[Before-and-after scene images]
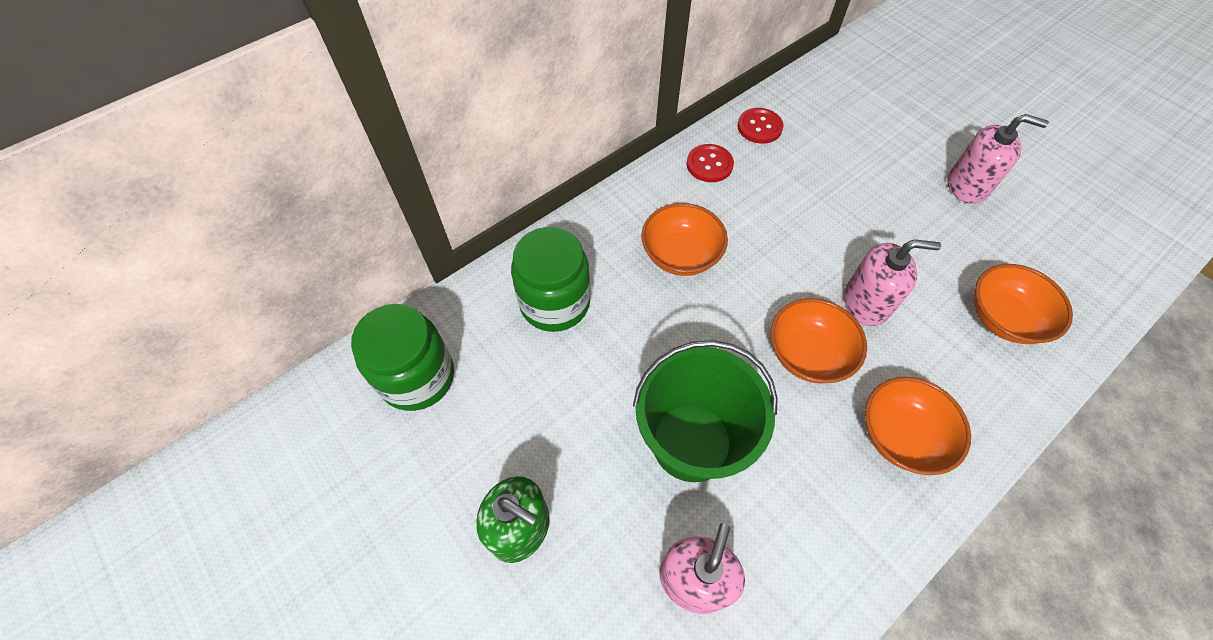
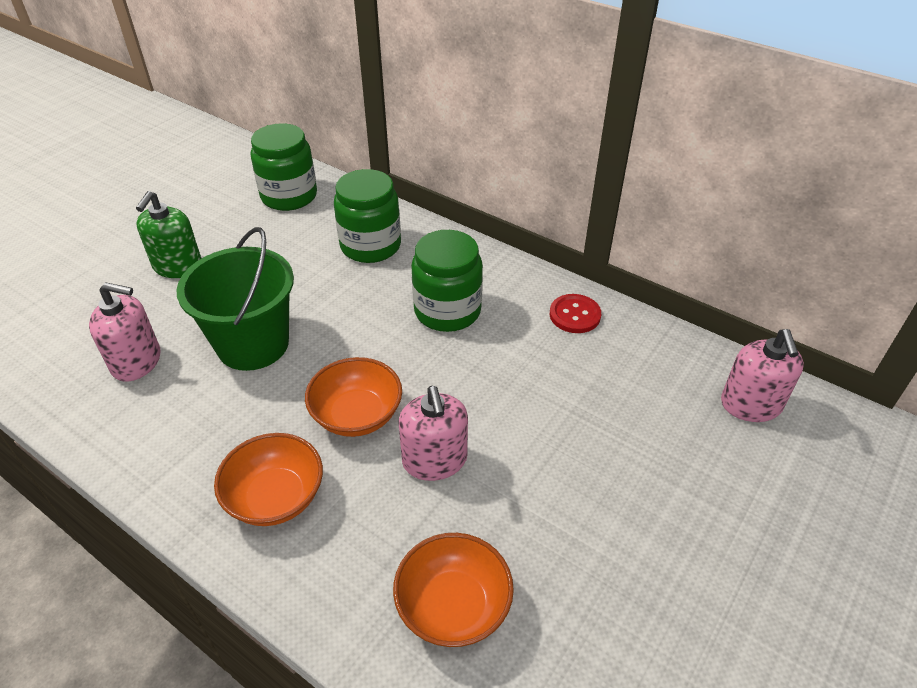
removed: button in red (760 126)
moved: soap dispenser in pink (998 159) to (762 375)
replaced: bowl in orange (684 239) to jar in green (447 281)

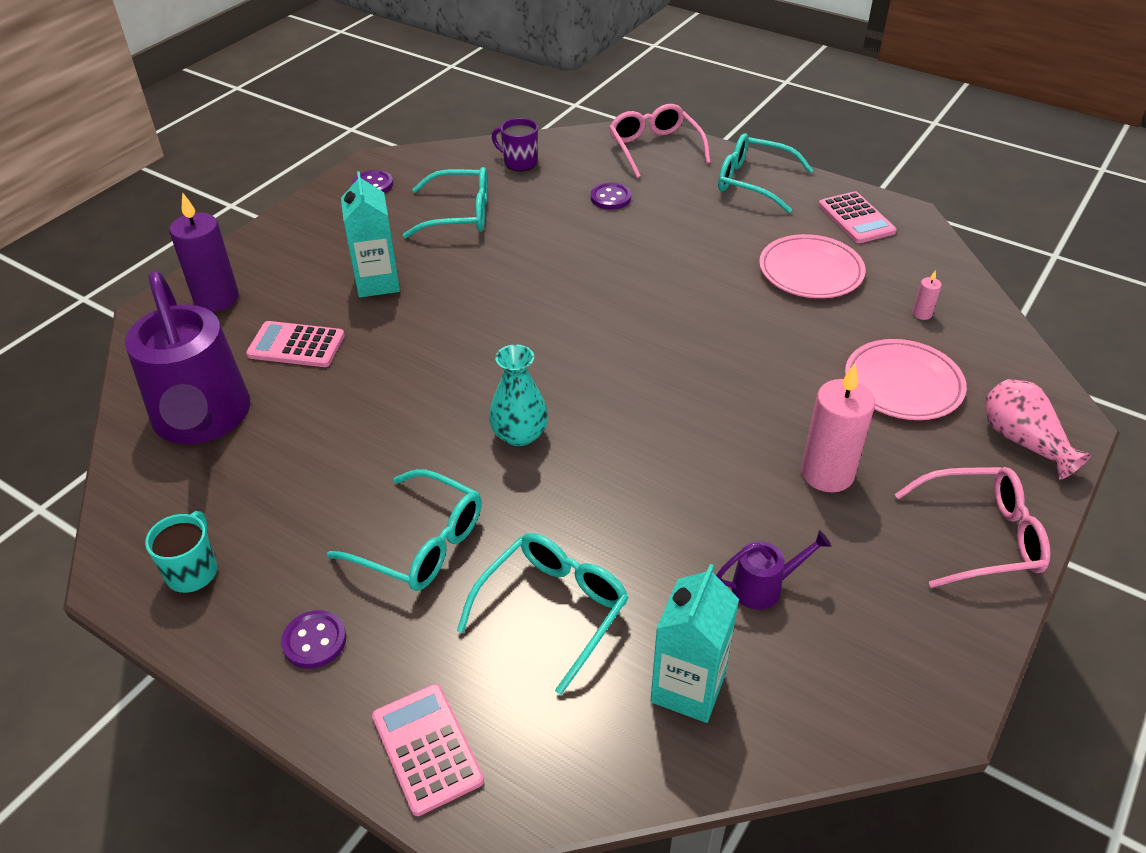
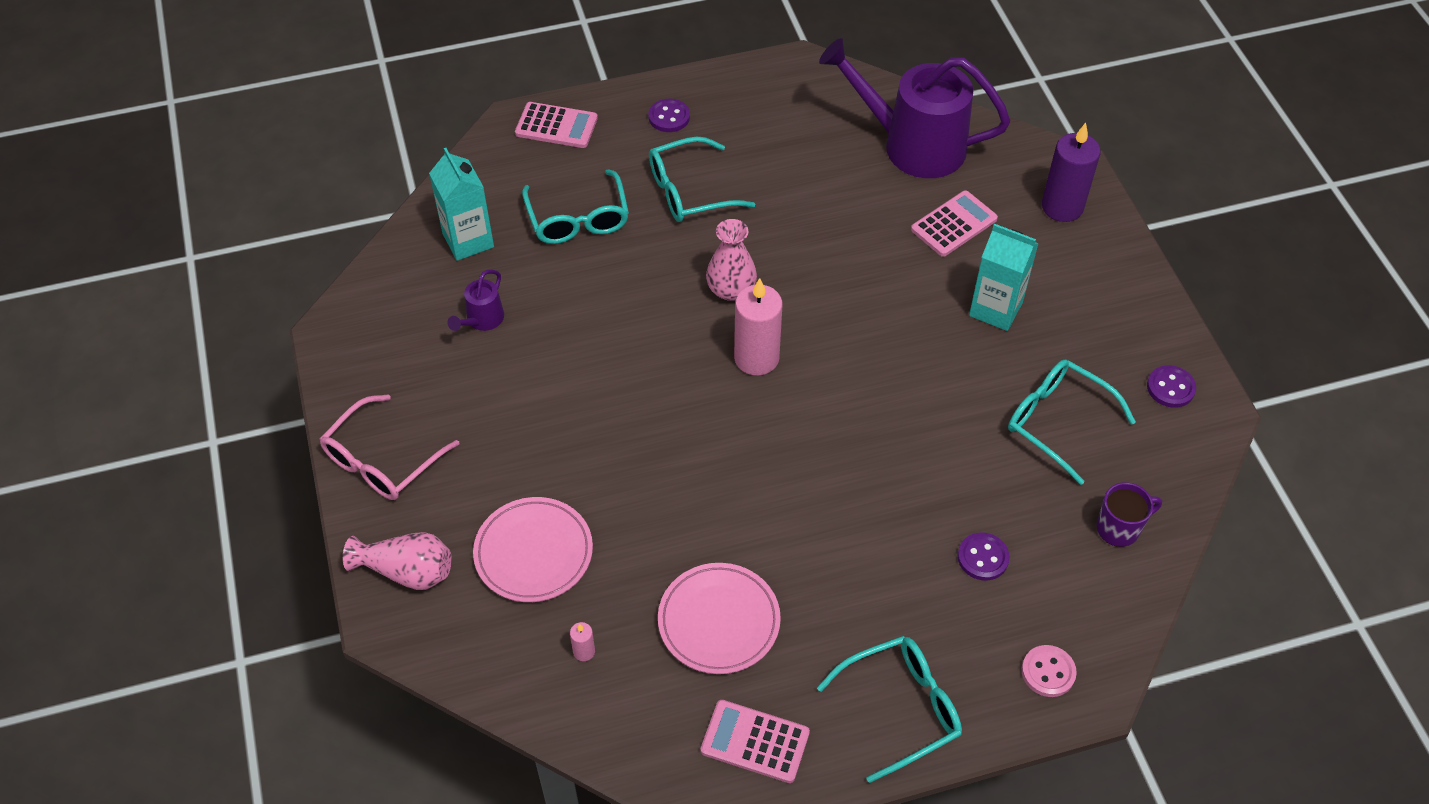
removed: mug in turquoise (181 552)
moved: candle in pink (838 428) to (758 327)
replaced: glasses in pink (660 141) to button in pink (1049 671)
recoloured: vase in turquoise (518 395) to vase in pink (731 260)
turned: glasses in turquoise (445 202) = (1072 422) 90 degrees clockwise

§ YOUR GOAL: Please give a word-for-word transcript of the lines from the one holding "moved: soap dispenser" through the final line of the entries, both ends kept, with no pictures.

§ ANSWER FOR THIS EXERCISE:
moved: soap dispenser in pink (998 159) to (762 375)
replaced: bowl in orange (684 239) to jar in green (447 281)

removed: mug in turquoise (181 552)
moved: candle in pink (838 428) to (758 327)
replaced: glasses in pink (660 141) to button in pink (1049 671)
recoloured: vase in turquoise (518 395) to vase in pink (731 260)
turned: glasses in turquoise (445 202) = (1072 422) 90 degrees clockwise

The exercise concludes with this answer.